═══ Data for this task

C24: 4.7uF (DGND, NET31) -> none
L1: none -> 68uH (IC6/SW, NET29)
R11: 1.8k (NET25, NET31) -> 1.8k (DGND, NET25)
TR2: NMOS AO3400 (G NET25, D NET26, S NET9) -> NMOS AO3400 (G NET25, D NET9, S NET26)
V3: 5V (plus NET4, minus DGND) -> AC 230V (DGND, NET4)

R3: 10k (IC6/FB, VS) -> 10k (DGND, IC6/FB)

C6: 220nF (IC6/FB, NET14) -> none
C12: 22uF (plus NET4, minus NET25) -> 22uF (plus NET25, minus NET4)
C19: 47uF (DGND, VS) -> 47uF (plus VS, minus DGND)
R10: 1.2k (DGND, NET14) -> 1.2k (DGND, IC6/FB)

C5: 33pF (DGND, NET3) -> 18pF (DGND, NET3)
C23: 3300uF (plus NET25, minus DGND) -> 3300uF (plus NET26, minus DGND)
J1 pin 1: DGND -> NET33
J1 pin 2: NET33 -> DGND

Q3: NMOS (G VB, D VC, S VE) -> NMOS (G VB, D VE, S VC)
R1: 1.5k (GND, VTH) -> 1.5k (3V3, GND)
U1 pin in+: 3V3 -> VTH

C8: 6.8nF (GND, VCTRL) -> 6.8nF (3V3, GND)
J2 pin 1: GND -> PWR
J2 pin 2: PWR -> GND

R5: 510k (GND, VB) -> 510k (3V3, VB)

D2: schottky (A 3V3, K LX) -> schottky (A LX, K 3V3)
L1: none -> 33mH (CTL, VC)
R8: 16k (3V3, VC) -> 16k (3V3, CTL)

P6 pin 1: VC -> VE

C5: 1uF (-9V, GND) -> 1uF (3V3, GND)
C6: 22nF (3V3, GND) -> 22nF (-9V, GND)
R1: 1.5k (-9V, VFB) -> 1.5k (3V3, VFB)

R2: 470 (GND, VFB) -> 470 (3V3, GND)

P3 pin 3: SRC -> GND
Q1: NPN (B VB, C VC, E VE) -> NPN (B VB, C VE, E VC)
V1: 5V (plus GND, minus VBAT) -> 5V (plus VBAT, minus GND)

══════

What the task asks for is a word-for-word repeat of the lines above, from the first through the one containing "J1 pin 2: NET33 -> DGND".

C24: 4.7uF (DGND, NET31) -> none
L1: none -> 68uH (IC6/SW, NET29)
R11: 1.8k (NET25, NET31) -> 1.8k (DGND, NET25)
TR2: NMOS AO3400 (G NET25, D NET26, S NET9) -> NMOS AO3400 (G NET25, D NET9, S NET26)
V3: 5V (plus NET4, minus DGND) -> AC 230V (DGND, NET4)

R3: 10k (IC6/FB, VS) -> 10k (DGND, IC6/FB)

C6: 220nF (IC6/FB, NET14) -> none
C12: 22uF (plus NET4, minus NET25) -> 22uF (plus NET25, minus NET4)
C19: 47uF (DGND, VS) -> 47uF (plus VS, minus DGND)
R10: 1.2k (DGND, NET14) -> 1.2k (DGND, IC6/FB)

C5: 33pF (DGND, NET3) -> 18pF (DGND, NET3)
C23: 3300uF (plus NET25, minus DGND) -> 3300uF (plus NET26, minus DGND)
J1 pin 1: DGND -> NET33
J1 pin 2: NET33 -> DGND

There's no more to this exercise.